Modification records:
****************************************

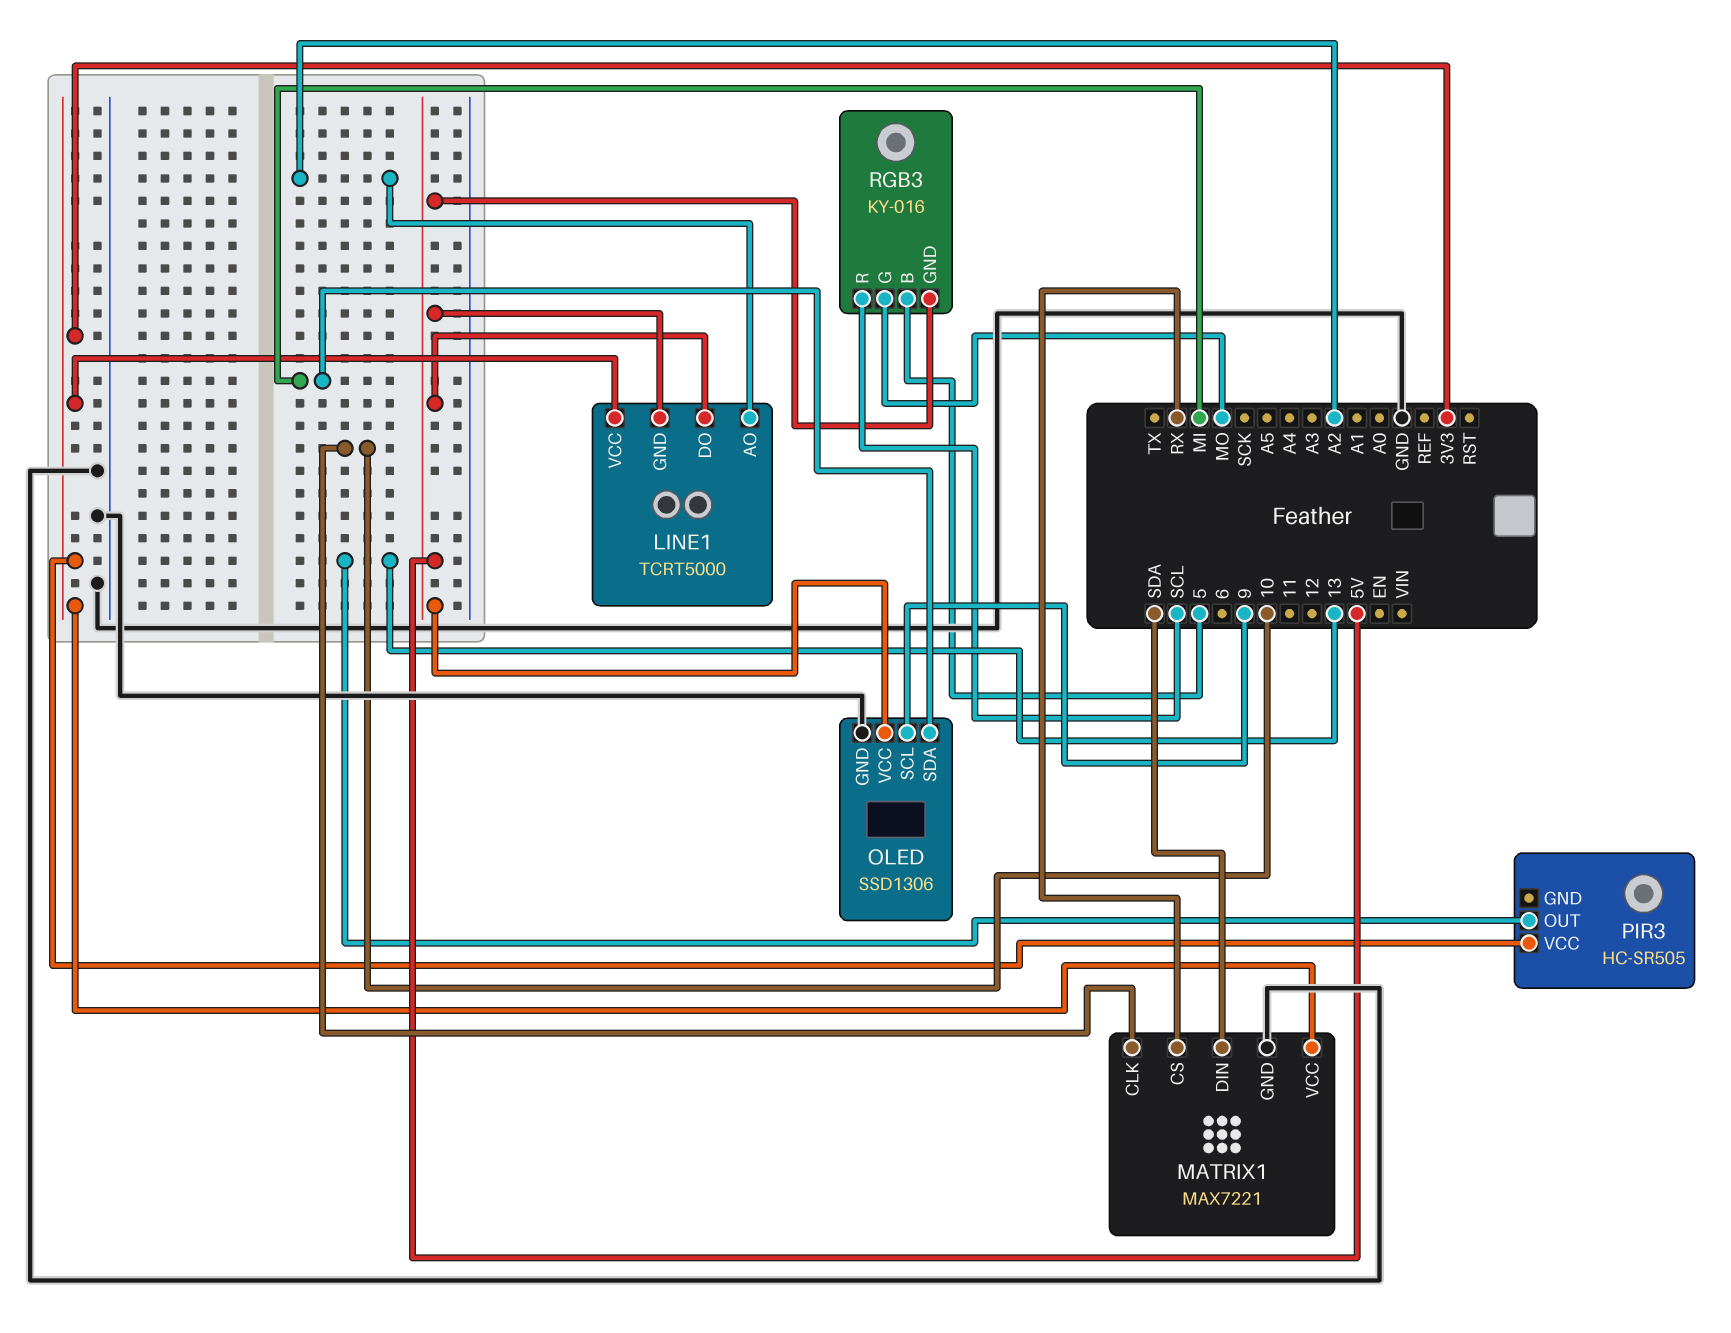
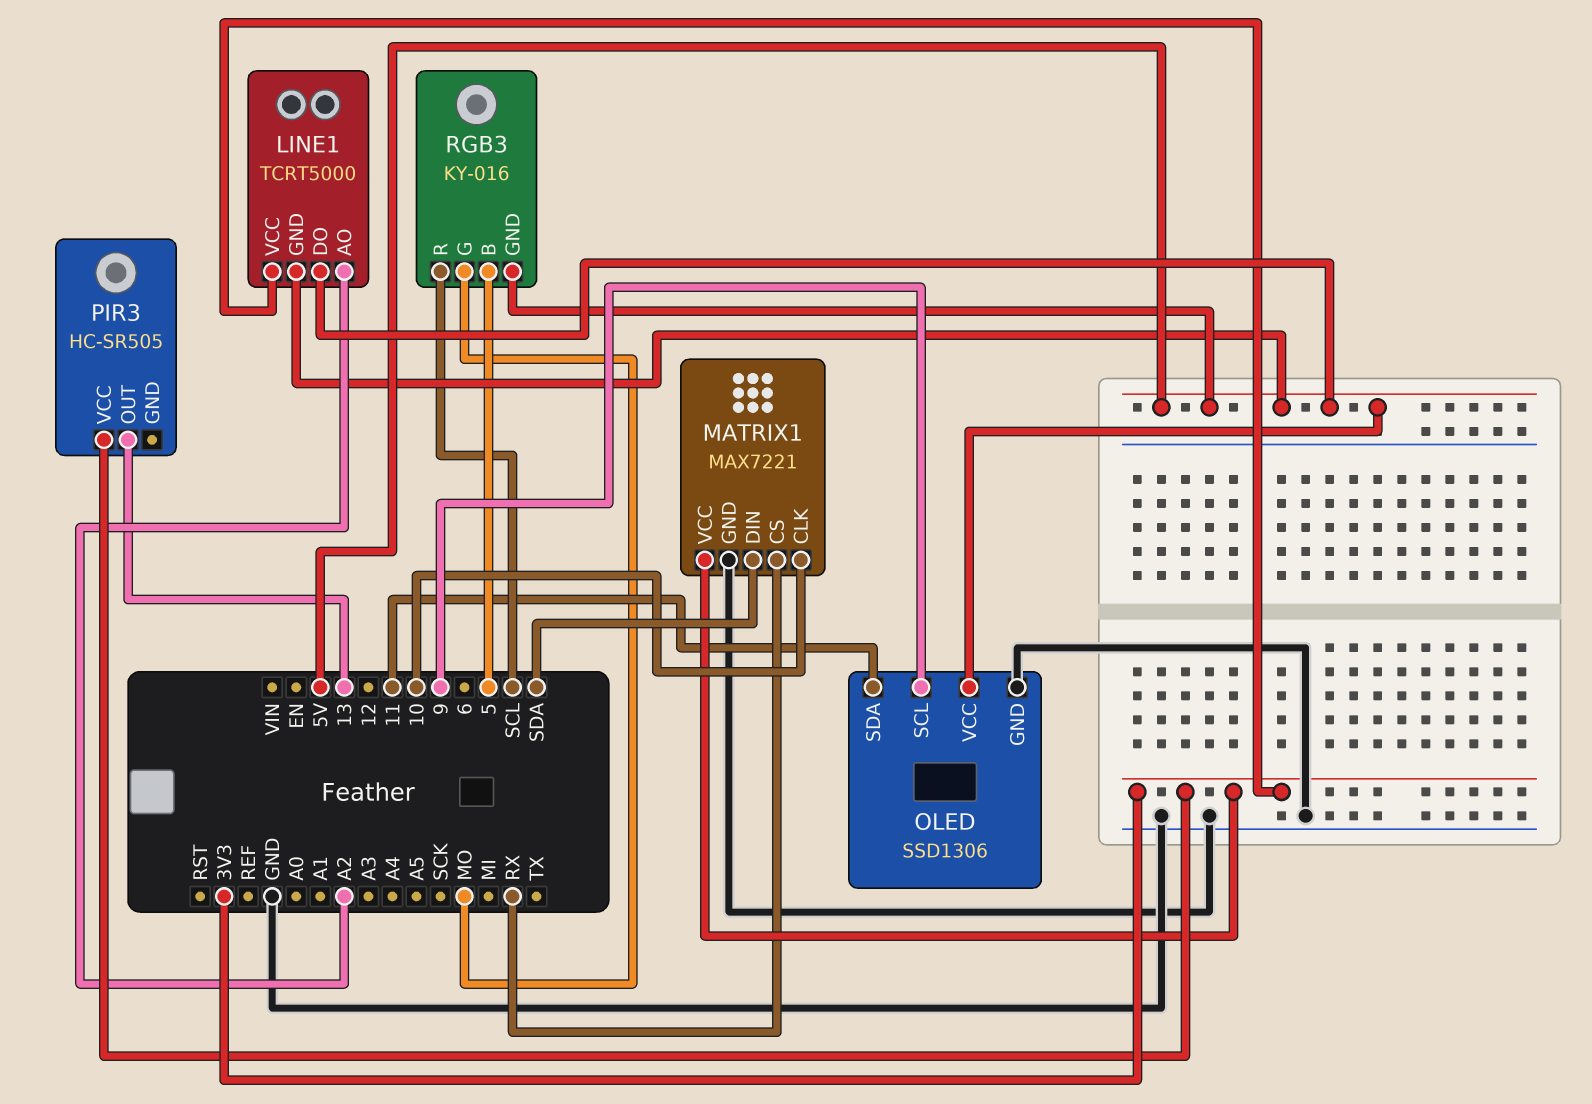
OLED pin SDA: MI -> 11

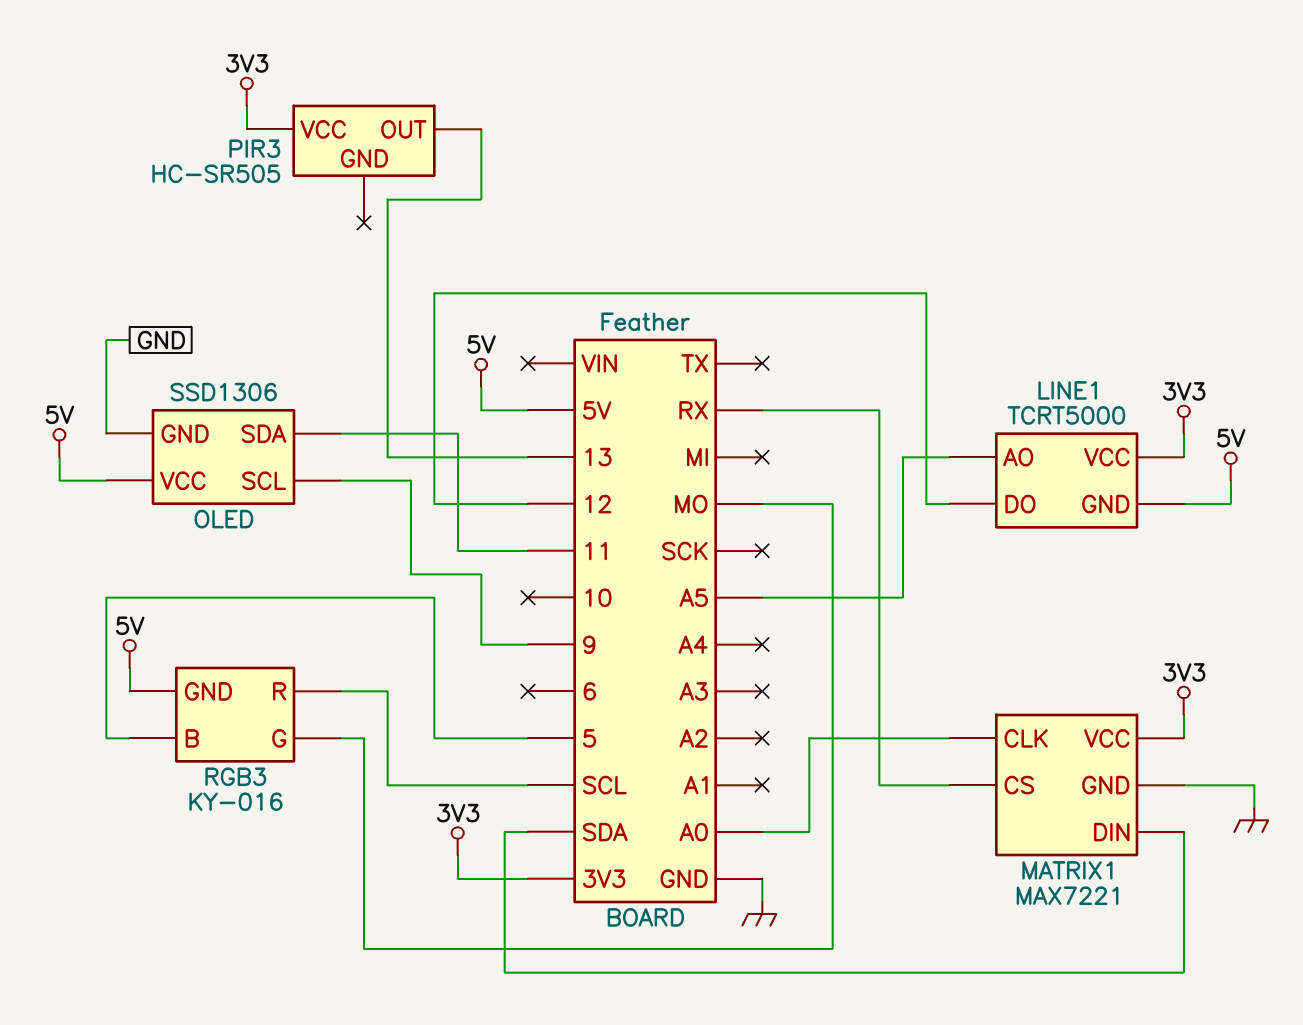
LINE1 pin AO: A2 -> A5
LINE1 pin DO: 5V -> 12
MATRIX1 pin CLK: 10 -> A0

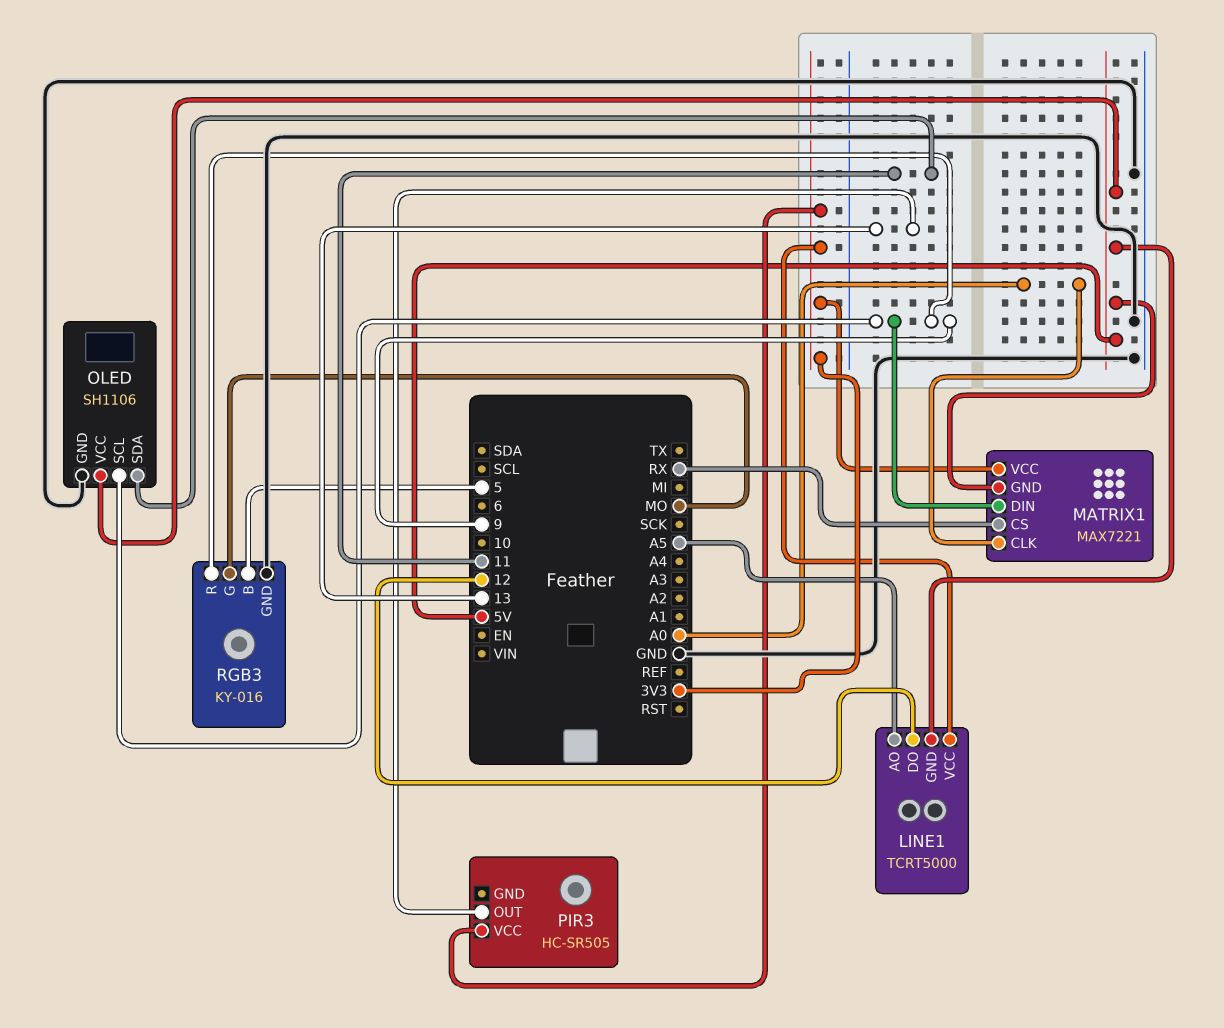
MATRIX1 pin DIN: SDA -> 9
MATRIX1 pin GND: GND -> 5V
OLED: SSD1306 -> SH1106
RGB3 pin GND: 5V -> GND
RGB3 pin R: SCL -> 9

****************************************

→ **Task requirements**: The expected result is every line above containing the string "OLED".

→ **Task solution**:
OLED pin SDA: MI -> 11
OLED: SSD1306 -> SH1106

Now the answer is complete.